Exercise: Render the items as a JSON list of strings, one string per line and no blank lines, starting with the first line of the items and going on through the line with "Georgetown: 1:58 -> 1:54".

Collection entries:
----------------

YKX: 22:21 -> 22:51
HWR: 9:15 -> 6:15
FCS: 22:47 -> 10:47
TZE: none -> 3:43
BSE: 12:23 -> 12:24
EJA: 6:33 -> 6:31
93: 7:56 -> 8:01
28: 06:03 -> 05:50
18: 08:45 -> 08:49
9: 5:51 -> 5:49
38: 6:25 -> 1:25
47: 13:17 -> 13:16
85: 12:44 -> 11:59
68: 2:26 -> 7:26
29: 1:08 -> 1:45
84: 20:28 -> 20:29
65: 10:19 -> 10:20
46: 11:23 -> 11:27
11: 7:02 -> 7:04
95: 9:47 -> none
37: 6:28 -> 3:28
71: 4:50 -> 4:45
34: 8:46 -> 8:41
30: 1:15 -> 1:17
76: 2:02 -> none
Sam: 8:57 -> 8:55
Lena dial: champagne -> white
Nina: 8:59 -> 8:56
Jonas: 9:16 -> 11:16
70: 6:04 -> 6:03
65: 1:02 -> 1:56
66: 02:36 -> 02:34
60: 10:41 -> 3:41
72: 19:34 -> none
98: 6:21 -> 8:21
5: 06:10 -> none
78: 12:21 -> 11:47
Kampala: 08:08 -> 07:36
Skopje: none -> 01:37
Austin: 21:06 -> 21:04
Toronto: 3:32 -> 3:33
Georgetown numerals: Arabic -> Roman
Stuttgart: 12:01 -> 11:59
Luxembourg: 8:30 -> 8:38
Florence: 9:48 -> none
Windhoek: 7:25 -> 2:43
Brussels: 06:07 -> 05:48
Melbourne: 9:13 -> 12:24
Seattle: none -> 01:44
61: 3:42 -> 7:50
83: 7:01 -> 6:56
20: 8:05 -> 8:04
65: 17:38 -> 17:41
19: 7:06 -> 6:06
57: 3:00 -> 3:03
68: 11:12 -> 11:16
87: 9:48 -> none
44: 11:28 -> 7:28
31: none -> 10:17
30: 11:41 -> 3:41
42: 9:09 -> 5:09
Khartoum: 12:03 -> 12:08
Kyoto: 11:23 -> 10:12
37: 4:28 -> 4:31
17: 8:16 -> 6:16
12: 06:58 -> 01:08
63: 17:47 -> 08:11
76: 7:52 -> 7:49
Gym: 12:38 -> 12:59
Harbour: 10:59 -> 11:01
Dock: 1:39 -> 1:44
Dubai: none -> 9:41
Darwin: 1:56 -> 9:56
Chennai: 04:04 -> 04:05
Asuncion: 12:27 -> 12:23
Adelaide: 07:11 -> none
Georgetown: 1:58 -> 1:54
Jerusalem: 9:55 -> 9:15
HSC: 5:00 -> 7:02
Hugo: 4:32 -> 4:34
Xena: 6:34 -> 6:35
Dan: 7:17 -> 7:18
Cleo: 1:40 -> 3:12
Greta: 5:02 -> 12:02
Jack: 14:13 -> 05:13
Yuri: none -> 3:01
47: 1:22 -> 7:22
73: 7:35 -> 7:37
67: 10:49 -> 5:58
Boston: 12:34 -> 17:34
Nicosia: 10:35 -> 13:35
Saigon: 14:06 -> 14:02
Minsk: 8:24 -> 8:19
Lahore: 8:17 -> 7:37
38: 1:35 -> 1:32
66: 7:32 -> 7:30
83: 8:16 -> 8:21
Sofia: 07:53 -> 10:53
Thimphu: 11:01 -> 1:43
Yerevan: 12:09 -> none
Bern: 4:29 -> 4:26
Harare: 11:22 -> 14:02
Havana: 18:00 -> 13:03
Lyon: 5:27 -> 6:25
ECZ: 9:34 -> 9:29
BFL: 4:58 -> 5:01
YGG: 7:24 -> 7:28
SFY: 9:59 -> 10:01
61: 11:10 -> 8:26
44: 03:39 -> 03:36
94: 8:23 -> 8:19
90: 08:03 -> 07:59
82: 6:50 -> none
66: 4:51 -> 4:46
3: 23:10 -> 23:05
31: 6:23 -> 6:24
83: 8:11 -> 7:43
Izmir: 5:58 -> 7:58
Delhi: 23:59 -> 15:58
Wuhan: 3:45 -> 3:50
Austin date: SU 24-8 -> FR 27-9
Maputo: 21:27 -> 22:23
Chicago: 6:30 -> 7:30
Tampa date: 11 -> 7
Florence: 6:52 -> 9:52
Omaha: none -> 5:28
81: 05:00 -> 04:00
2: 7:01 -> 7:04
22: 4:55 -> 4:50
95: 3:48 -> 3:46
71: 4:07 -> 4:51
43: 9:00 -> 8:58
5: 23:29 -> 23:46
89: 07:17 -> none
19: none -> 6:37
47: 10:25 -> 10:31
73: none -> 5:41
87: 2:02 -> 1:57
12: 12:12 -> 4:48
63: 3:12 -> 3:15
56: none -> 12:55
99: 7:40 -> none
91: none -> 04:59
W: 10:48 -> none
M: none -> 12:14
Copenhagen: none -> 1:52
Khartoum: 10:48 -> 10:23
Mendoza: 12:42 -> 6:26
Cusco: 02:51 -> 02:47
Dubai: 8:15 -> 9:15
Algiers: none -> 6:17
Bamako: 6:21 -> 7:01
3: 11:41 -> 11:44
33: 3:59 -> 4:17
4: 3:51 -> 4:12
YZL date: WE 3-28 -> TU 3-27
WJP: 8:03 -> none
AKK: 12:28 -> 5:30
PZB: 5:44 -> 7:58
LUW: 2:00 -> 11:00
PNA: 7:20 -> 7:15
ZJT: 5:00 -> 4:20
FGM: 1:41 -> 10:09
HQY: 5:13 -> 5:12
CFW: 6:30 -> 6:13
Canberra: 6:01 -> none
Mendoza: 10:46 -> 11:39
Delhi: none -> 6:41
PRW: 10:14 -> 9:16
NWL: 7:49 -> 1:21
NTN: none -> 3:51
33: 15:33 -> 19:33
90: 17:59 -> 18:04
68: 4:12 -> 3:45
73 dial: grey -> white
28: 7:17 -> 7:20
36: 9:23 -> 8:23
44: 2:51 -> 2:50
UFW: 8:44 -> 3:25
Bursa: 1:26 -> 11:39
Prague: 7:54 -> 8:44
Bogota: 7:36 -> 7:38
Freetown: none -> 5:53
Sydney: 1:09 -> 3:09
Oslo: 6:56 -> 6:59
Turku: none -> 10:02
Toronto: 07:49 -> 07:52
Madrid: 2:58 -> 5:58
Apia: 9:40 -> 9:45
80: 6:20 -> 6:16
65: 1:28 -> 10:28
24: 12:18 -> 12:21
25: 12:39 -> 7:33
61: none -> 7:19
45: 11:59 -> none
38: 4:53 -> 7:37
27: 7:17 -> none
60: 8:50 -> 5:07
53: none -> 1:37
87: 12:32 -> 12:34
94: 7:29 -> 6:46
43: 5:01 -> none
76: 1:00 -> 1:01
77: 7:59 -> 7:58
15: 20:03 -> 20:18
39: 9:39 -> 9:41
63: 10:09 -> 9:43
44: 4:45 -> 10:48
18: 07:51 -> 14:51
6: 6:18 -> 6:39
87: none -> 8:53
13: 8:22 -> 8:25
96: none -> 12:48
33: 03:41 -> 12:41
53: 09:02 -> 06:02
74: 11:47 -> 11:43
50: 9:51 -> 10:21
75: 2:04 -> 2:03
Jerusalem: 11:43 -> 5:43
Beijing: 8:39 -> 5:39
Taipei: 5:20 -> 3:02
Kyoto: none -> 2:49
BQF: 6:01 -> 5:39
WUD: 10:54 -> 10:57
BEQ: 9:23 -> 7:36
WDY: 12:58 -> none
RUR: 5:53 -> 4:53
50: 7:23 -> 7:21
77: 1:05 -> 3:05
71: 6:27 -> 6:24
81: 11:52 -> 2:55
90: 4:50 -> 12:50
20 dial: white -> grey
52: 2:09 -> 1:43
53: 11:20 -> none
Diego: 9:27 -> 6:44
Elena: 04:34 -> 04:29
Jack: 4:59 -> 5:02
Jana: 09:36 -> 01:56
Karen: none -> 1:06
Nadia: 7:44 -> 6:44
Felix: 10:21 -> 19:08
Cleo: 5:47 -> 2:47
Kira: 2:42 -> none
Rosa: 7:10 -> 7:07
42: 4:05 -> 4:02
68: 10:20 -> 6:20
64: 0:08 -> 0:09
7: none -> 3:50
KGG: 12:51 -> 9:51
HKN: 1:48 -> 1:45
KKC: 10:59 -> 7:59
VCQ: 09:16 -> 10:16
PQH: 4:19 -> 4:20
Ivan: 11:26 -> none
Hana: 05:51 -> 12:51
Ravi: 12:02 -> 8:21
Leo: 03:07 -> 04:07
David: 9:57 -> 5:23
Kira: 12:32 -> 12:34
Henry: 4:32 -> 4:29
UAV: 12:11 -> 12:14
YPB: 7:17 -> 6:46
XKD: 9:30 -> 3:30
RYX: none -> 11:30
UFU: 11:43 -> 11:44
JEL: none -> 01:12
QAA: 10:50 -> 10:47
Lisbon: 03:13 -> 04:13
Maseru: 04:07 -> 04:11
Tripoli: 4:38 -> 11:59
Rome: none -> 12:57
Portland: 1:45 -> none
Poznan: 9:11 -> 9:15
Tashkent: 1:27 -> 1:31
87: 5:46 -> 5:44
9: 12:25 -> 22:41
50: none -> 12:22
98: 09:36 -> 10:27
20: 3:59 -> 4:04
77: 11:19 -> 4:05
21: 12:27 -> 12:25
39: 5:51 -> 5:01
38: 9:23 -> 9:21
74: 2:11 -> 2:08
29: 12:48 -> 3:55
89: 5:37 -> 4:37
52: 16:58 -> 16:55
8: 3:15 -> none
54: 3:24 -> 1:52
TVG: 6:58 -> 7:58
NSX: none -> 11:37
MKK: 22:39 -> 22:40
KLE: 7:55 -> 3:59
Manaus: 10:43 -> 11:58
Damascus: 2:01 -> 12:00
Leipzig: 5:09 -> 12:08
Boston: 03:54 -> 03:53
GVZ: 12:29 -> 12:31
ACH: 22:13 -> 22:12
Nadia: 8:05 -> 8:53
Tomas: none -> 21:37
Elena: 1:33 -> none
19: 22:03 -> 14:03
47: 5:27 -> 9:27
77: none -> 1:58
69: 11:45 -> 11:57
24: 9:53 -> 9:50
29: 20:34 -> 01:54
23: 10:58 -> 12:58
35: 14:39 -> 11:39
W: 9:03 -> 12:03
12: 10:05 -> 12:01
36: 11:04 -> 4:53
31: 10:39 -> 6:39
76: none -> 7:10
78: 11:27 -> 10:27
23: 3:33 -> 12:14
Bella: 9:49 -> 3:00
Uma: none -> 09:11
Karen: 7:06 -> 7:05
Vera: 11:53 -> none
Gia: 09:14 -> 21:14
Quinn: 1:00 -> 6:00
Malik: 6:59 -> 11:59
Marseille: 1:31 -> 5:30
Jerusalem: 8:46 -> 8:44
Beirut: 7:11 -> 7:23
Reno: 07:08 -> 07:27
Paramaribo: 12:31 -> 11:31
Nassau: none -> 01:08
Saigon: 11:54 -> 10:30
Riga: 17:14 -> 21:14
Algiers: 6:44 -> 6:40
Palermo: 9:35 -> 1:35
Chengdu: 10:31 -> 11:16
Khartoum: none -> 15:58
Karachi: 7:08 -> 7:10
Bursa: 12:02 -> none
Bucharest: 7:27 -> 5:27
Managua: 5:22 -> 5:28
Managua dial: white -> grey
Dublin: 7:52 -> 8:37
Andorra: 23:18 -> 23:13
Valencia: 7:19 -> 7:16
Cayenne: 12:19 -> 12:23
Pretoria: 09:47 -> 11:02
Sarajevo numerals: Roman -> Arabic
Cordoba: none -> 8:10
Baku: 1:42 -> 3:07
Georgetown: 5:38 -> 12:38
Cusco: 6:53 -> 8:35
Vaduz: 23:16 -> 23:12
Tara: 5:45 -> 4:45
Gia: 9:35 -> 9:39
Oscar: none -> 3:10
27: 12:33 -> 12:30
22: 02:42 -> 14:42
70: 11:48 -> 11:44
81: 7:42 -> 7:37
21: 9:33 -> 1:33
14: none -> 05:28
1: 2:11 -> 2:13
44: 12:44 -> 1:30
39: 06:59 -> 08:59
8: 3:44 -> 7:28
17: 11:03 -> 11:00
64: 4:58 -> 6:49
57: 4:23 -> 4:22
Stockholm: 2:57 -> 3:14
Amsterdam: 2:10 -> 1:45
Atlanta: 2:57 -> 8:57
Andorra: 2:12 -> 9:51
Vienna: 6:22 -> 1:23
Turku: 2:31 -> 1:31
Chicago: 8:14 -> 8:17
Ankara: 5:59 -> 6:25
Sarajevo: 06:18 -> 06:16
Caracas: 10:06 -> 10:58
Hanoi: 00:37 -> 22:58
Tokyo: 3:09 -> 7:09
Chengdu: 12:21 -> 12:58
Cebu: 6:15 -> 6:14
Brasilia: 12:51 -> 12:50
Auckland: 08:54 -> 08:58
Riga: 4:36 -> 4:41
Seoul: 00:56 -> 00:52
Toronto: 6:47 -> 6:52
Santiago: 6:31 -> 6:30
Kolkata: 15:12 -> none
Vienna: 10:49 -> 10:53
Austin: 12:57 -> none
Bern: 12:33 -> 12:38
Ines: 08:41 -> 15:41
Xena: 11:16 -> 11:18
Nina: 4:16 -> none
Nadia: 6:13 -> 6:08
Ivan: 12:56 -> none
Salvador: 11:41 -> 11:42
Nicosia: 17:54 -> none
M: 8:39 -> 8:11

----------------

Solution:
[
  "YKX: 22:21 -> 22:51",
  "HWR: 9:15 -> 6:15",
  "FCS: 22:47 -> 10:47",
  "TZE: none -> 3:43",
  "BSE: 12:23 -> 12:24",
  "EJA: 6:33 -> 6:31",
  "93: 7:56 -> 8:01",
  "28: 06:03 -> 05:50",
  "18: 08:45 -> 08:49",
  "9: 5:51 -> 5:49",
  "38: 6:25 -> 1:25",
  "47: 13:17 -> 13:16",
  "85: 12:44 -> 11:59",
  "68: 2:26 -> 7:26",
  "29: 1:08 -> 1:45",
  "84: 20:28 -> 20:29",
  "65: 10:19 -> 10:20",
  "46: 11:23 -> 11:27",
  "11: 7:02 -> 7:04",
  "95: 9:47 -> none",
  "37: 6:28 -> 3:28",
  "71: 4:50 -> 4:45",
  "34: 8:46 -> 8:41",
  "30: 1:15 -> 1:17",
  "76: 2:02 -> none",
  "Sam: 8:57 -> 8:55",
  "Lena dial: champagne -> white",
  "Nina: 8:59 -> 8:56",
  "Jonas: 9:16 -> 11:16",
  "70: 6:04 -> 6:03",
  "65: 1:02 -> 1:56",
  "66: 02:36 -> 02:34",
  "60: 10:41 -> 3:41",
  "72: 19:34 -> none",
  "98: 6:21 -> 8:21",
  "5: 06:10 -> none",
  "78: 12:21 -> 11:47",
  "Kampala: 08:08 -> 07:36",
  "Skopje: none -> 01:37",
  "Austin: 21:06 -> 21:04",
  "Toronto: 3:32 -> 3:33",
  "Georgetown numerals: Arabic -> Roman",
  "Stuttgart: 12:01 -> 11:59",
  "Luxembourg: 8:30 -> 8:38",
  "Florence: 9:48 -> none",
  "Windhoek: 7:25 -> 2:43",
  "Brussels: 06:07 -> 05:48",
  "Melbourne: 9:13 -> 12:24",
  "Seattle: none -> 01:44",
  "61: 3:42 -> 7:50",
  "83: 7:01 -> 6:56",
  "20: 8:05 -> 8:04",
  "65: 17:38 -> 17:41",
  "19: 7:06 -> 6:06",
  "57: 3:00 -> 3:03",
  "68: 11:12 -> 11:16",
  "87: 9:48 -> none",
  "44: 11:28 -> 7:28",
  "31: none -> 10:17",
  "30: 11:41 -> 3:41",
  "42: 9:09 -> 5:09",
  "Khartoum: 12:03 -> 12:08",
  "Kyoto: 11:23 -> 10:12",
  "37: 4:28 -> 4:31",
  "17: 8:16 -> 6:16",
  "12: 06:58 -> 01:08",
  "63: 17:47 -> 08:11",
  "76: 7:52 -> 7:49",
  "Gym: 12:38 -> 12:59",
  "Harbour: 10:59 -> 11:01",
  "Dock: 1:39 -> 1:44",
  "Dubai: none -> 9:41",
  "Darwin: 1:56 -> 9:56",
  "Chennai: 04:04 -> 04:05",
  "Asuncion: 12:27 -> 12:23",
  "Adelaide: 07:11 -> none",
  "Georgetown: 1:58 -> 1:54"
]